-------- Listed entries

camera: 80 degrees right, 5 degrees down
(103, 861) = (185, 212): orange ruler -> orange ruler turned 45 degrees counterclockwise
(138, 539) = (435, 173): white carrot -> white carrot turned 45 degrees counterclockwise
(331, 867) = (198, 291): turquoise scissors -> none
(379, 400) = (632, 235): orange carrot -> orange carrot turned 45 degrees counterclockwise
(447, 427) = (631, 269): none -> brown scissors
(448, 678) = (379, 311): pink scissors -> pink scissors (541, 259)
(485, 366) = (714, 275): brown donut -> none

----------------
-------- Listed entries

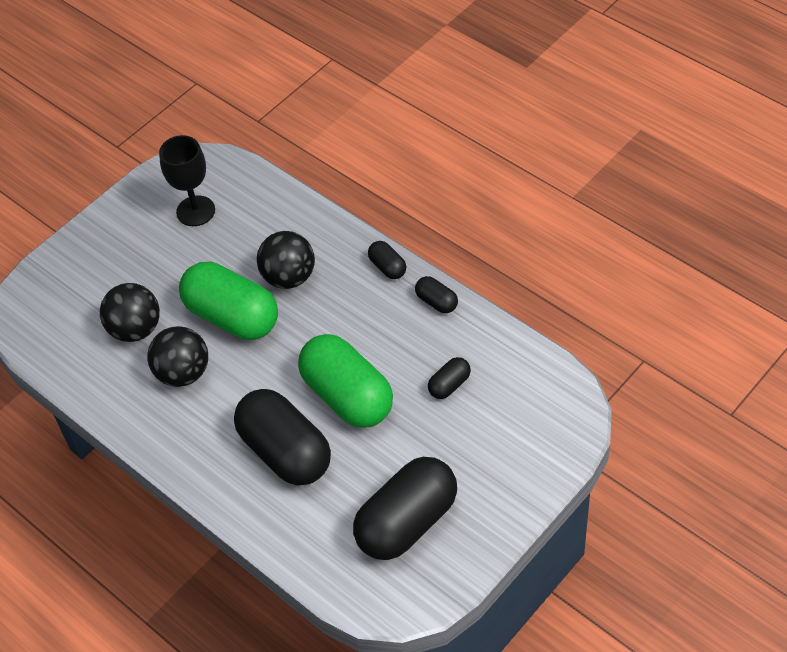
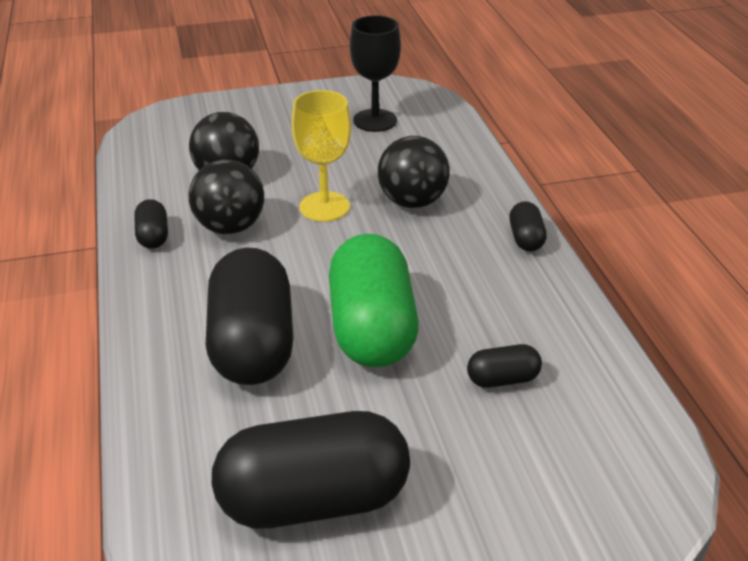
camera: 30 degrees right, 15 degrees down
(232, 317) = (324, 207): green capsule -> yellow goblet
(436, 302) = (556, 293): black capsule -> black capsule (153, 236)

----------------

# Your assignment
Retype, in the same exact form, the lines of the material above from the line holding "(447, 427) = (631, 269): none" through the line holding "(485, 366) = (714, 275): brown donut -> none".

# Solution to the exercise
(447, 427) = (631, 269): none -> brown scissors
(448, 678) = (379, 311): pink scissors -> pink scissors (541, 259)
(485, 366) = (714, 275): brown donut -> none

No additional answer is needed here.